Stated exercise:
Rewrite the records as a numbered list without blank lines, starting at the line containing "In the second" and ending at the line containing "Question: Is brown". Leave out the pictures.

Source data:
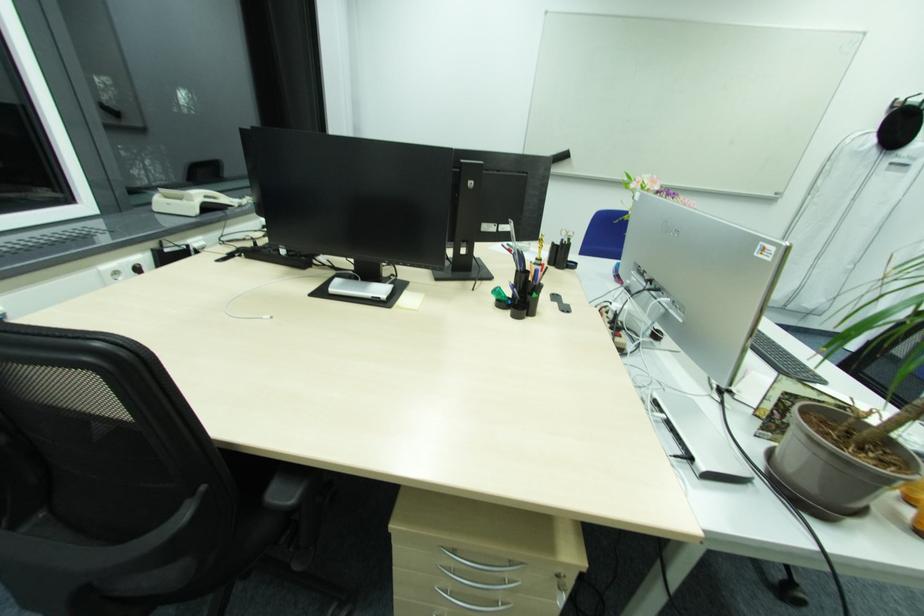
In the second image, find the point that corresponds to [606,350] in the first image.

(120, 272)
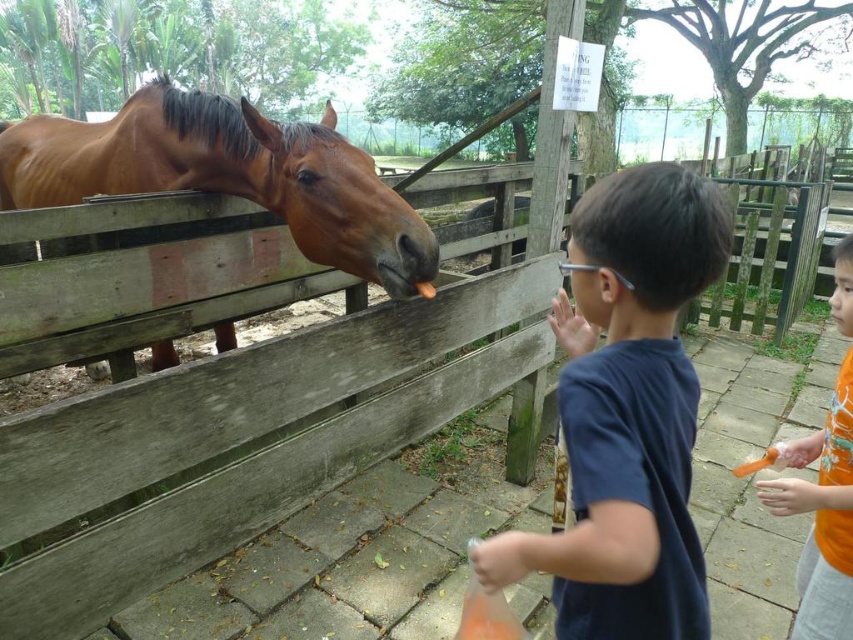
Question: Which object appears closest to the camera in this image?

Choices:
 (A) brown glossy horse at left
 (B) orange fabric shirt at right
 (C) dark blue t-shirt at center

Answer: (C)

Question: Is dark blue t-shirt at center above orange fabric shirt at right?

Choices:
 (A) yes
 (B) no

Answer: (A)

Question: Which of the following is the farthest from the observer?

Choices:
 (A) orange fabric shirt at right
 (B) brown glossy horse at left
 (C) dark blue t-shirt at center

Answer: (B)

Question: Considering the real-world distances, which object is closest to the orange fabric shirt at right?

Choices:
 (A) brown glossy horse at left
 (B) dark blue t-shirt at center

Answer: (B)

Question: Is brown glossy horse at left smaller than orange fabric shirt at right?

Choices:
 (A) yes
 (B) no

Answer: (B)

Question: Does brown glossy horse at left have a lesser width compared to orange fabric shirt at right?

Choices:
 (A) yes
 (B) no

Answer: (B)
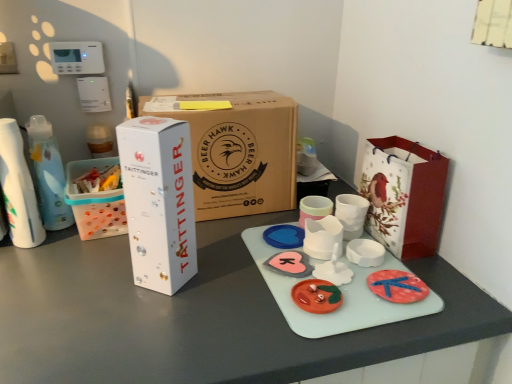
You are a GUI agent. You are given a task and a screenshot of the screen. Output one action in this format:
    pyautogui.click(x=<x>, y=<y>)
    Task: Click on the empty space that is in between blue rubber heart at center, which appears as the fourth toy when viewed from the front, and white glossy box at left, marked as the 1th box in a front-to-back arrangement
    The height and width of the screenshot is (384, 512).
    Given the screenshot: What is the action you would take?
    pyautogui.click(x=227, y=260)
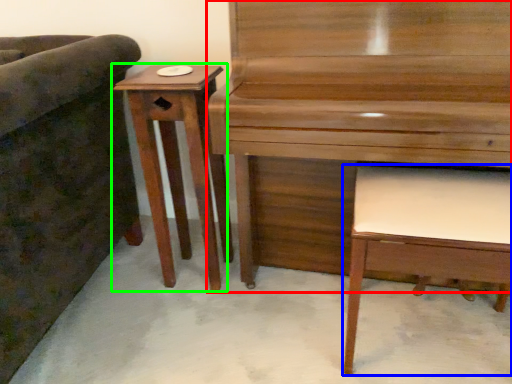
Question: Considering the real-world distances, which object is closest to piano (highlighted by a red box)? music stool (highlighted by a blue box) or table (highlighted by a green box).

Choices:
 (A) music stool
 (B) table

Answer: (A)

* * *

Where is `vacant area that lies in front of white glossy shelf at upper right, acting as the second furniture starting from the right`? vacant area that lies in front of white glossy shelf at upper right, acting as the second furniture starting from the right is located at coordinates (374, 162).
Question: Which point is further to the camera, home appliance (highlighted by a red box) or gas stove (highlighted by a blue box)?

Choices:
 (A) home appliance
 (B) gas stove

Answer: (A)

Exercise response:
1. In the second image, find the point that corresponds to [606,350] in the first image.
2. (120, 272)
3. Question: Which object appears closest to the camera in this image?
4. Choices:
5.  (A) brown glossy horse at left
6.  (B) orange fabric shirt at right
7.  (C) dark blue t-shirt at center
8. Answer: (C)
9. Question: Is dark blue t-shirt at center above orange fabric shirt at right?
10. Choices:
11.  (A) yes
12.  (B) no
13. Answer: (A)
14. Question: Which of the following is the farthest from the observer?
15. Choices:
16.  (A) orange fabric shirt at right
17.  (B) brown glossy horse at left
18.  (C) dark blue t-shirt at center
19. Answer: (B)
20. Question: Considering the real-world distances, which object is closest to the orange fabric shirt at right?
21. Choices:
22.  (A) brown glossy horse at left
23.  (B) dark blue t-shirt at center
24. Answer: (B)
25. Question: Is brown glossy horse at left smaller than orange fabric shirt at right?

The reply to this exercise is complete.